* [Records to use]
###
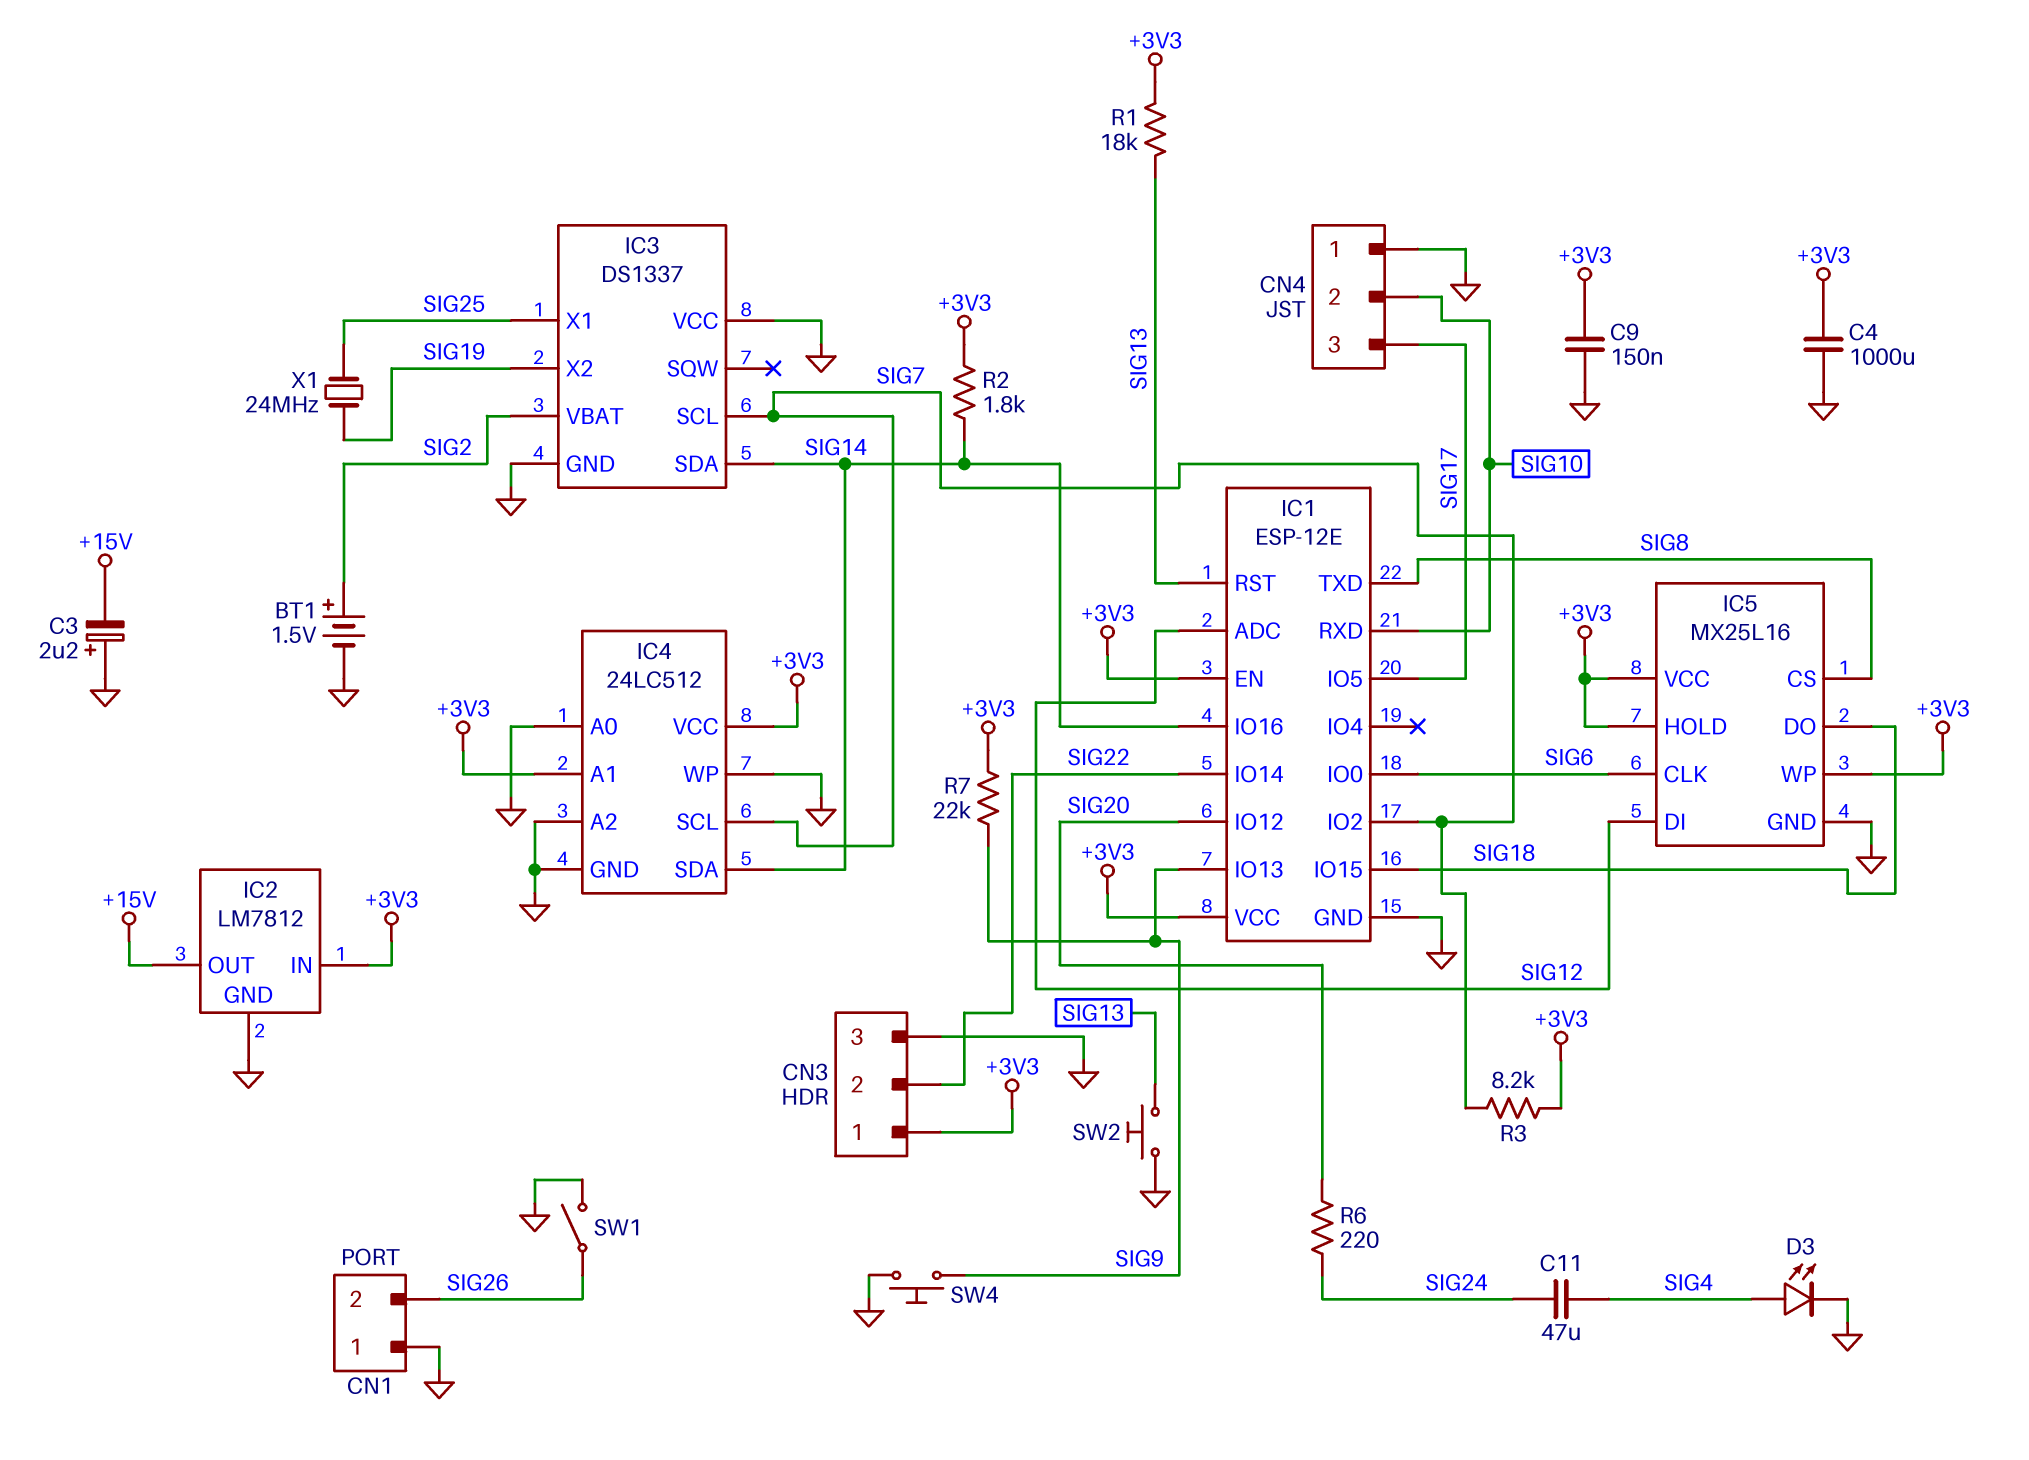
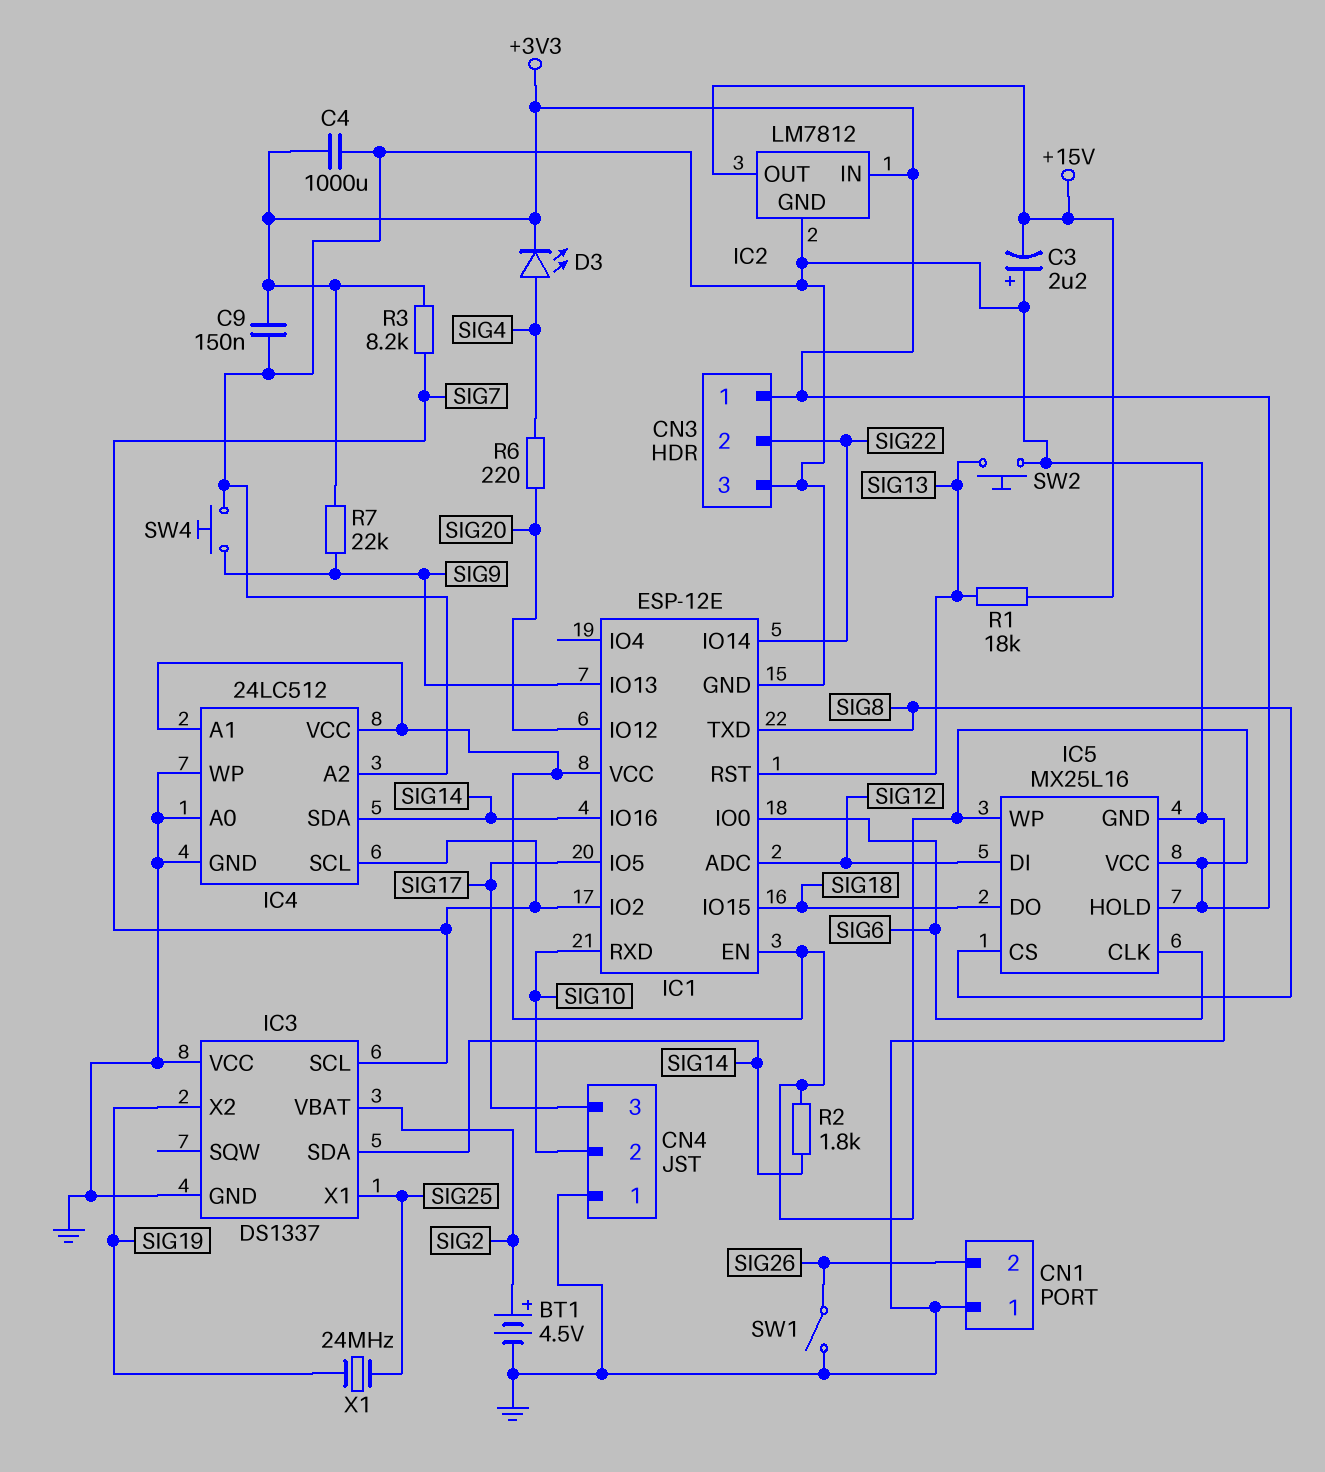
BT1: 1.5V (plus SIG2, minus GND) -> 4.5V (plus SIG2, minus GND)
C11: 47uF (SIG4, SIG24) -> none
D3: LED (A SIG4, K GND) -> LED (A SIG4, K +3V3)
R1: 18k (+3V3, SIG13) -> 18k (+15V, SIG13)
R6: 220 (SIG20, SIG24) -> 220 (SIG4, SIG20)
###
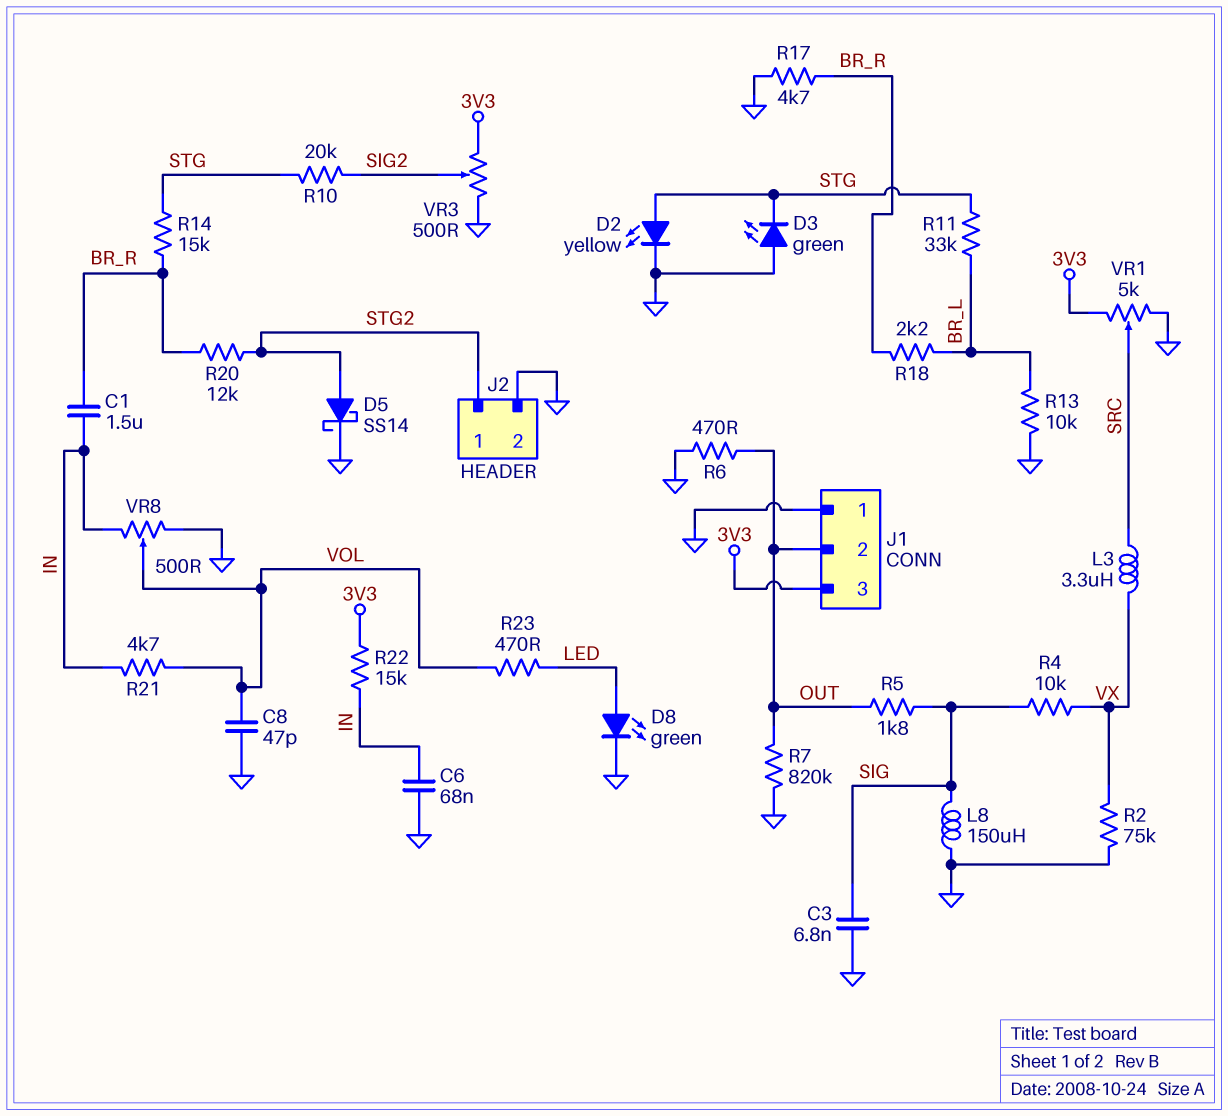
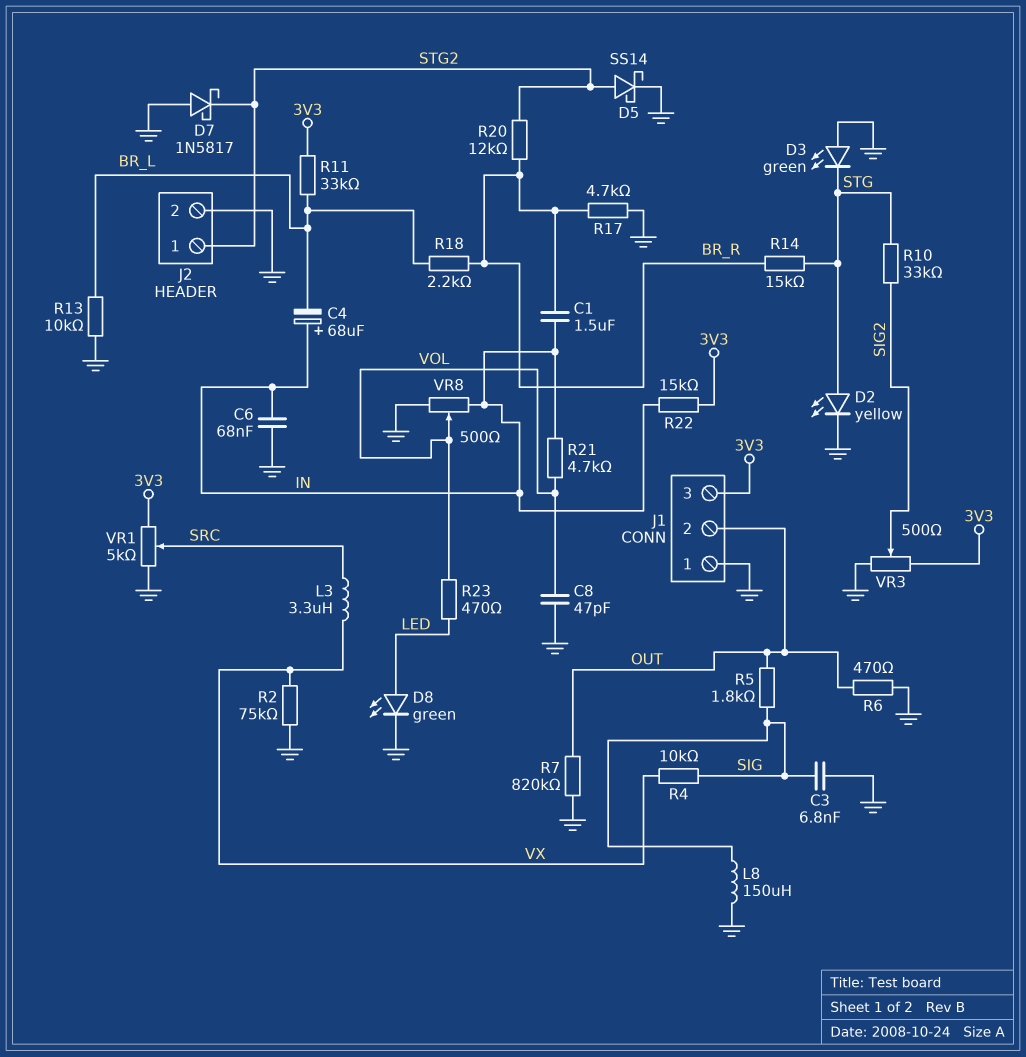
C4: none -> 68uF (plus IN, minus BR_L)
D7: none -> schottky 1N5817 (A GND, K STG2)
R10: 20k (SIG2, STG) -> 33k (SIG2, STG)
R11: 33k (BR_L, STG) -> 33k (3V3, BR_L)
###
* [Your instructions]
Would you please write out, exactly and with no other lines, the stretch of the listing above from the line containing "BT1: 1.5V (plus" through the line containing "R6: 220 (SIG20, SIG24) -> 220 (SIG4, SIG20)"?

* [Result for this exercise]
BT1: 1.5V (plus SIG2, minus GND) -> 4.5V (plus SIG2, minus GND)
C11: 47uF (SIG4, SIG24) -> none
D3: LED (A SIG4, K GND) -> LED (A SIG4, K +3V3)
R1: 18k (+3V3, SIG13) -> 18k (+15V, SIG13)
R6: 220 (SIG20, SIG24) -> 220 (SIG4, SIG20)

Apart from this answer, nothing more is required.